**Work task**. Reproduce the listing below word for word and exclude any picture.

--- Data extract Enclosed Below ---

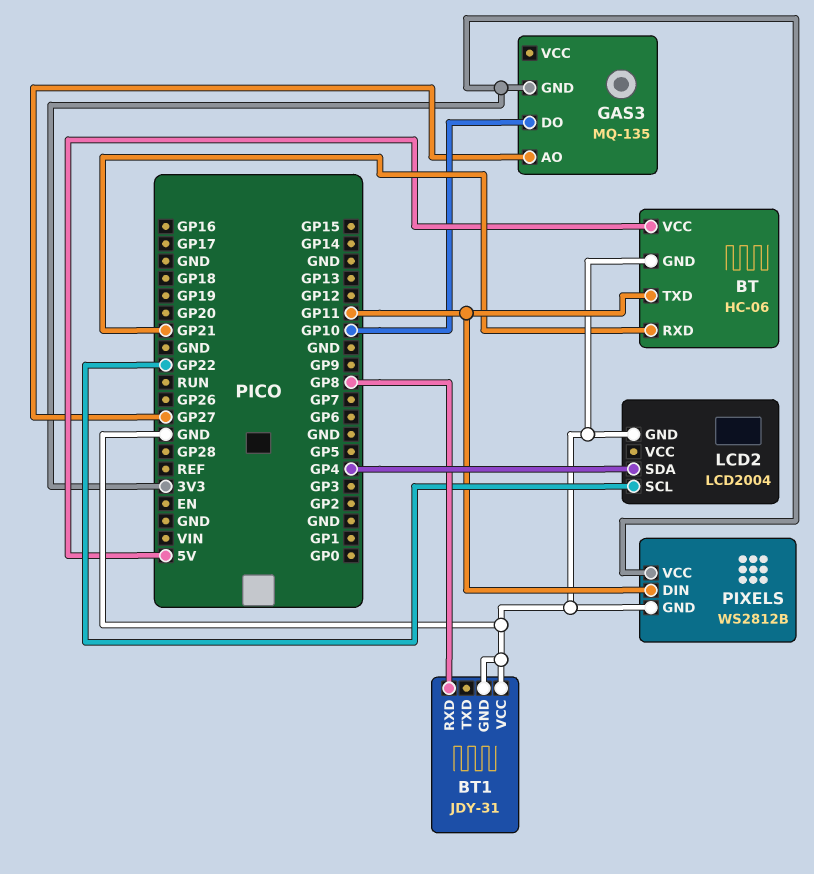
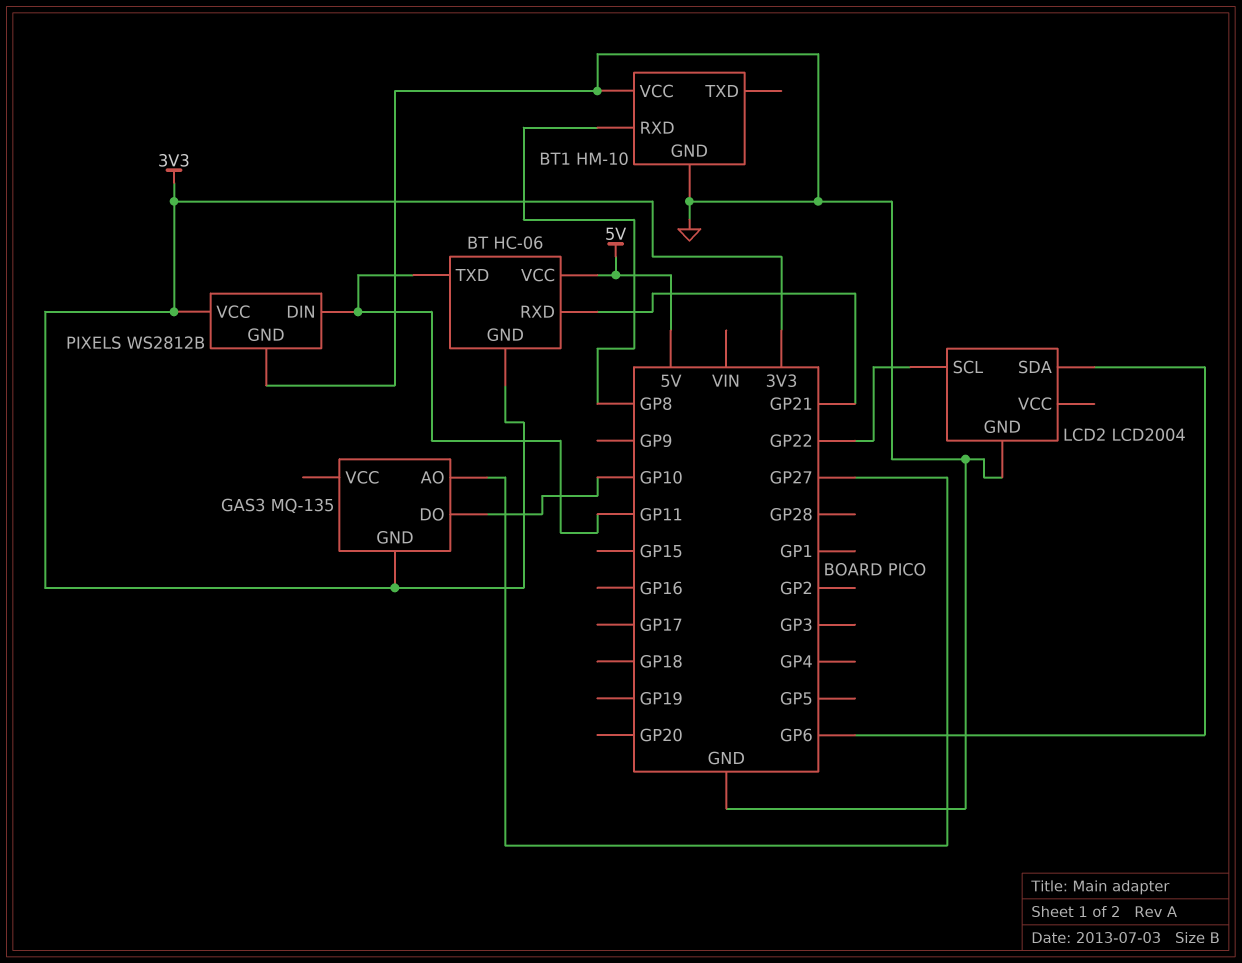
BT pin GND: GND -> 3V3
BT1: JDY-31 -> HM-10
LCD2 pin SDA: GP4 -> GP6

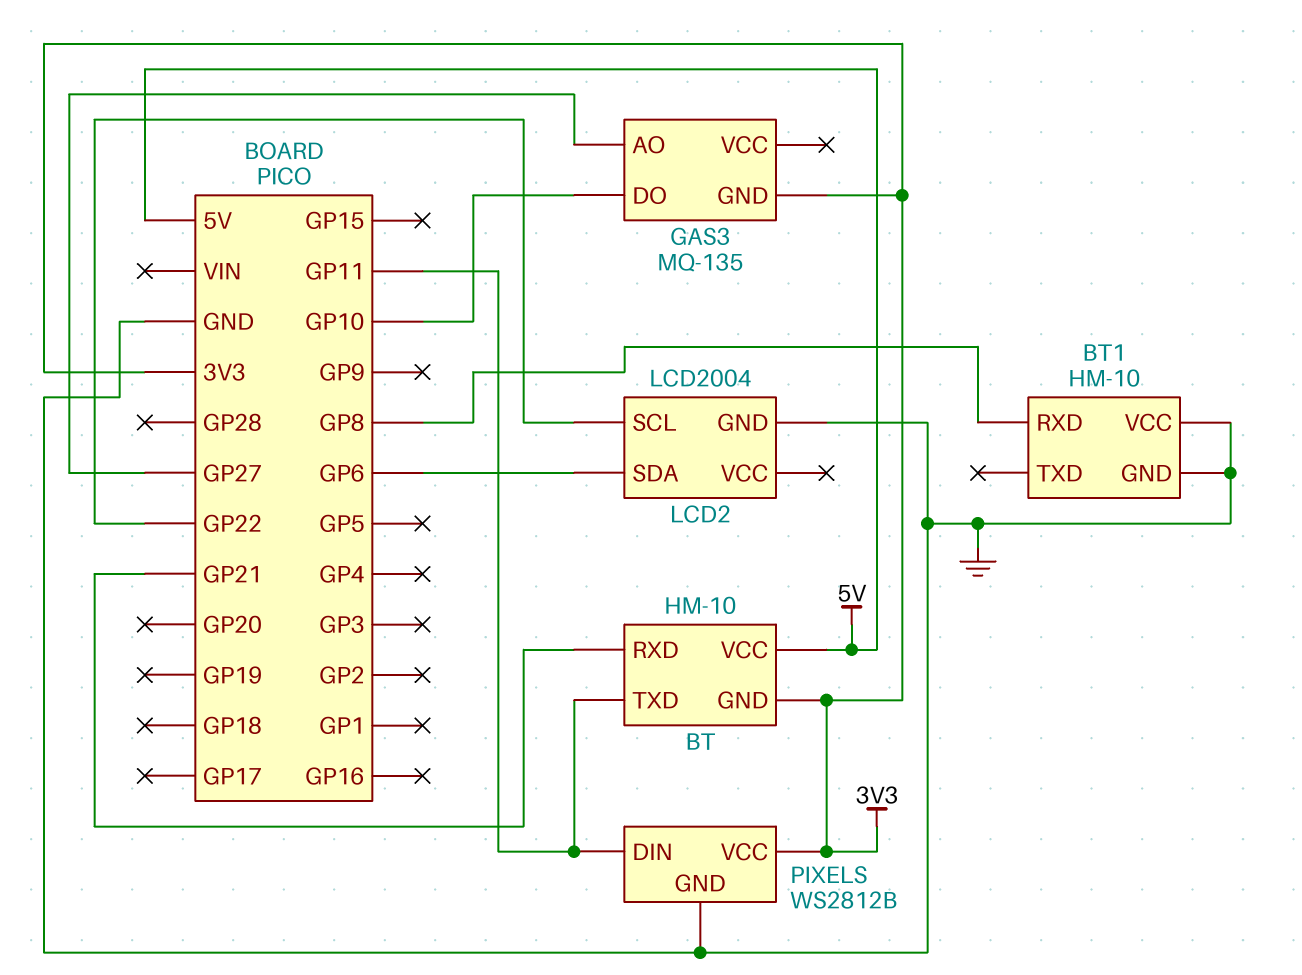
BT: HC-06 -> HM-10

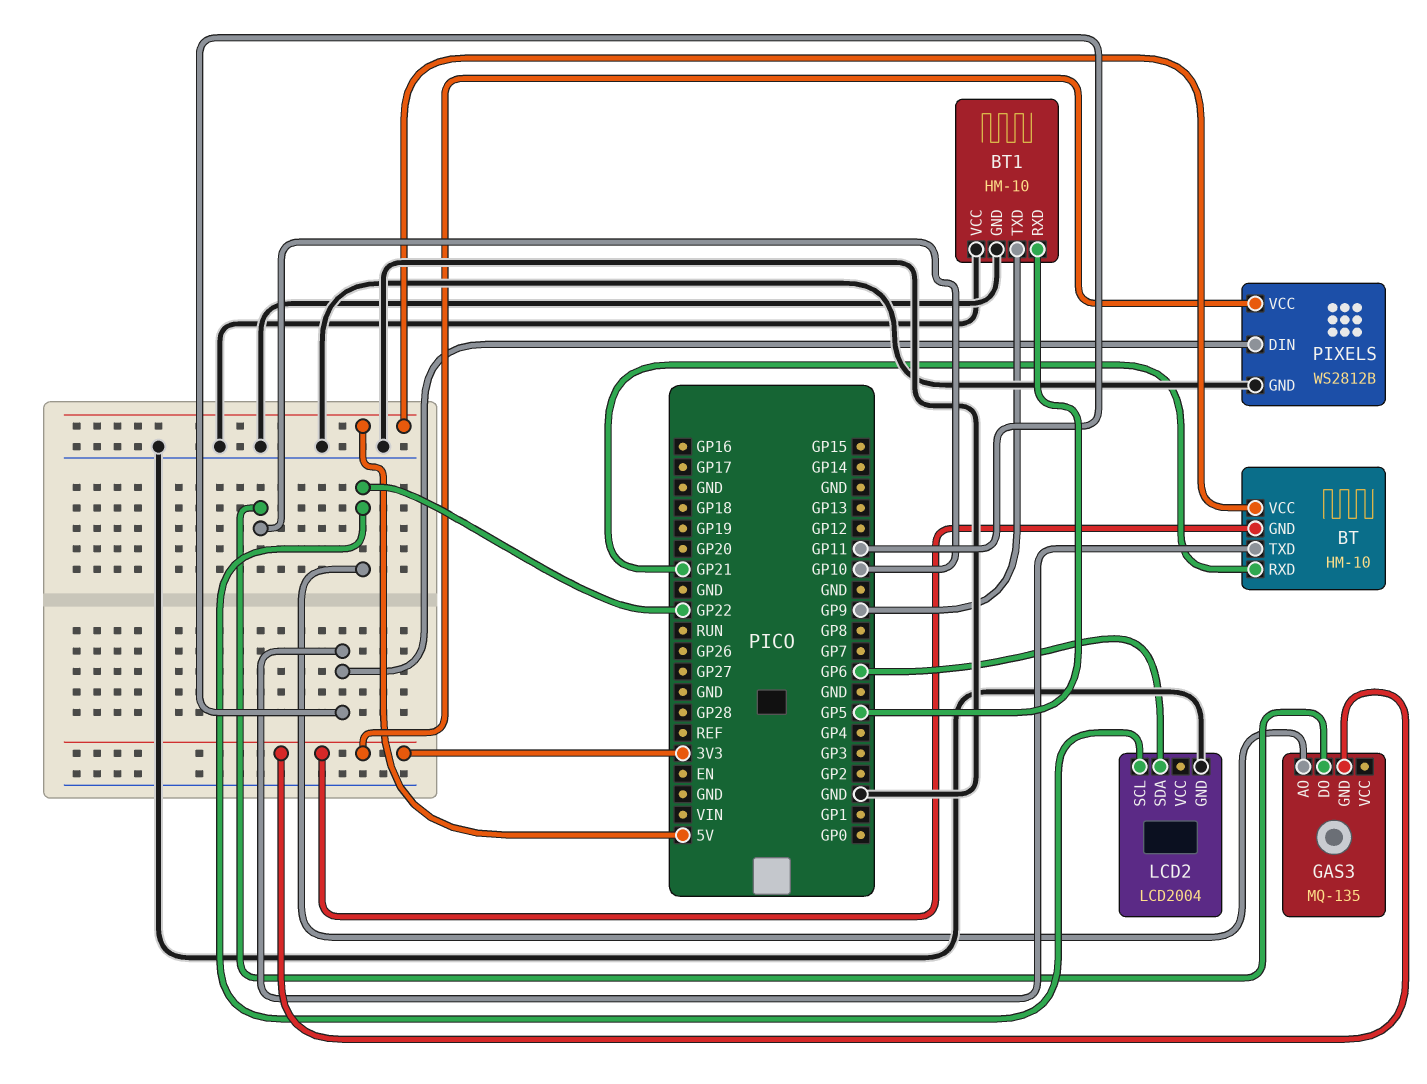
BT1 pin RXD: GP8 -> GP5
BT1 pin TXD: none -> GP9
GAS3 pin AO: GP27 -> GP22

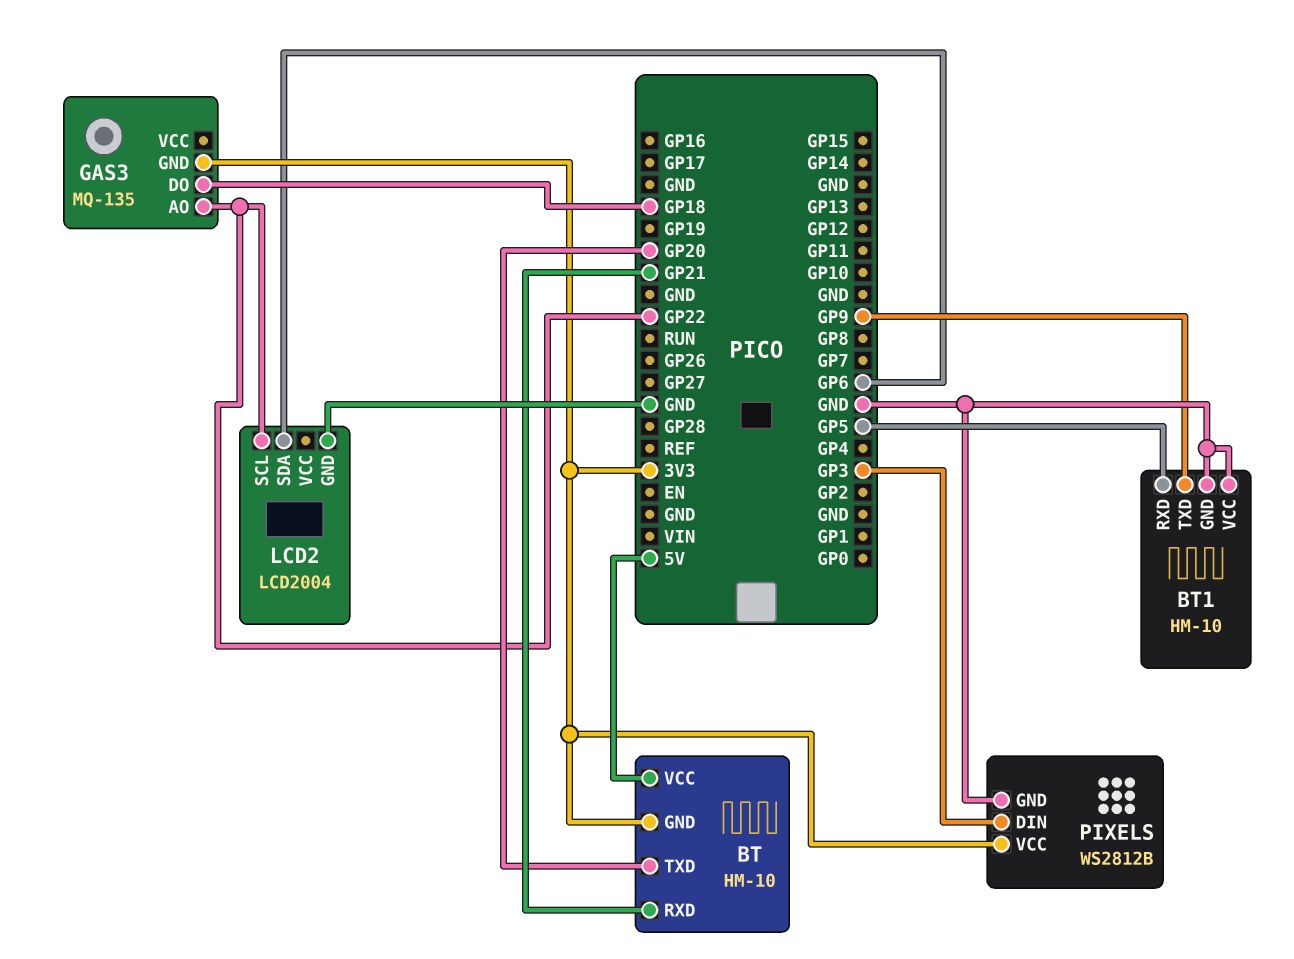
BT pin TXD: GP11 -> GP20
GAS3 pin DO: GP10 -> GP18
PIXELS pin DIN: GP11 -> GP3

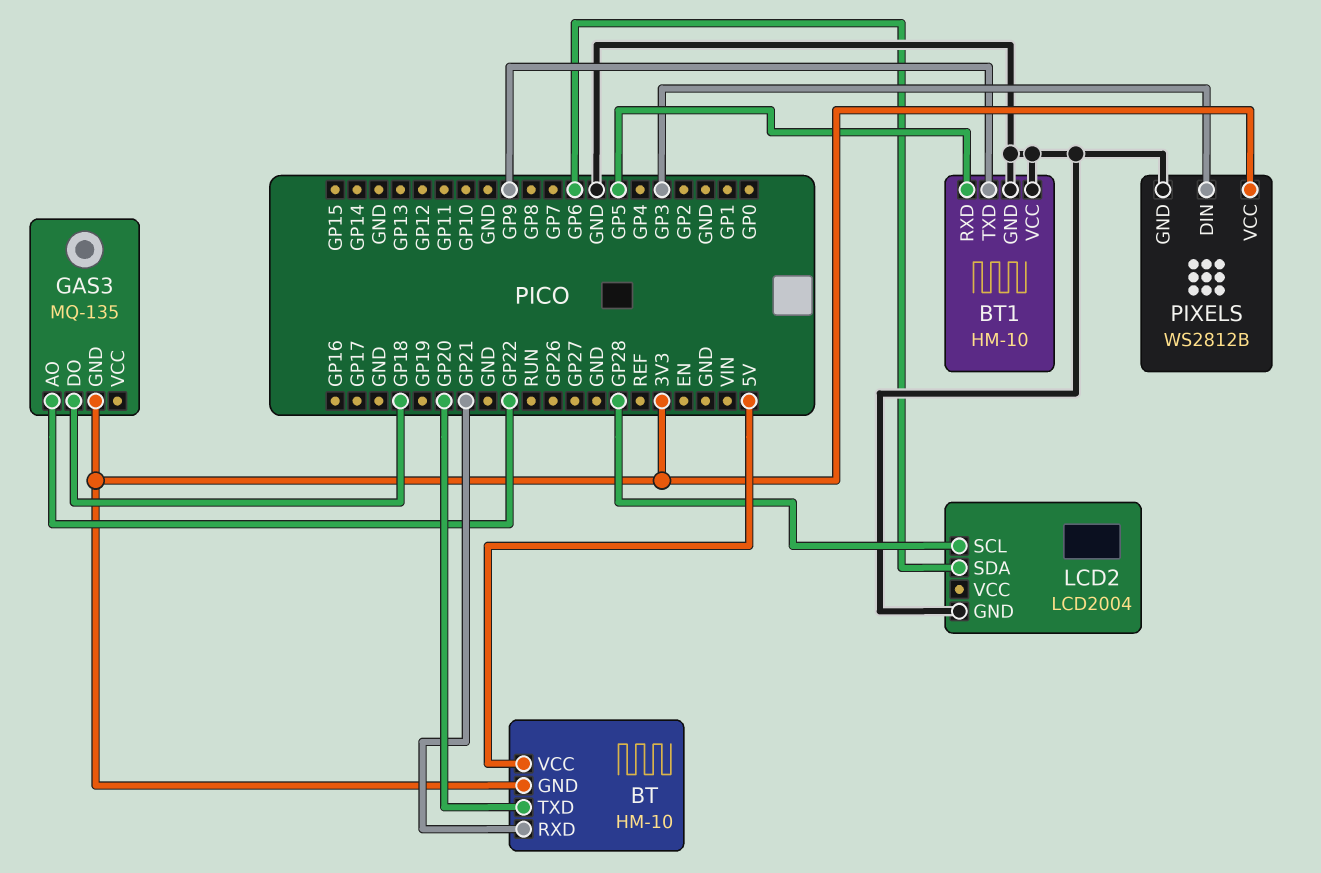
LCD2 pin SCL: GP22 -> GP28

--- End of Enclosed Data extract ---

**Task response**.
BT pin GND: GND -> 3V3
BT1: JDY-31 -> HM-10
LCD2 pin SDA: GP4 -> GP6

BT: HC-06 -> HM-10

BT1 pin RXD: GP8 -> GP5
BT1 pin TXD: none -> GP9
GAS3 pin AO: GP27 -> GP22

BT pin TXD: GP11 -> GP20
GAS3 pin DO: GP10 -> GP18
PIXELS pin DIN: GP11 -> GP3

LCD2 pin SCL: GP22 -> GP28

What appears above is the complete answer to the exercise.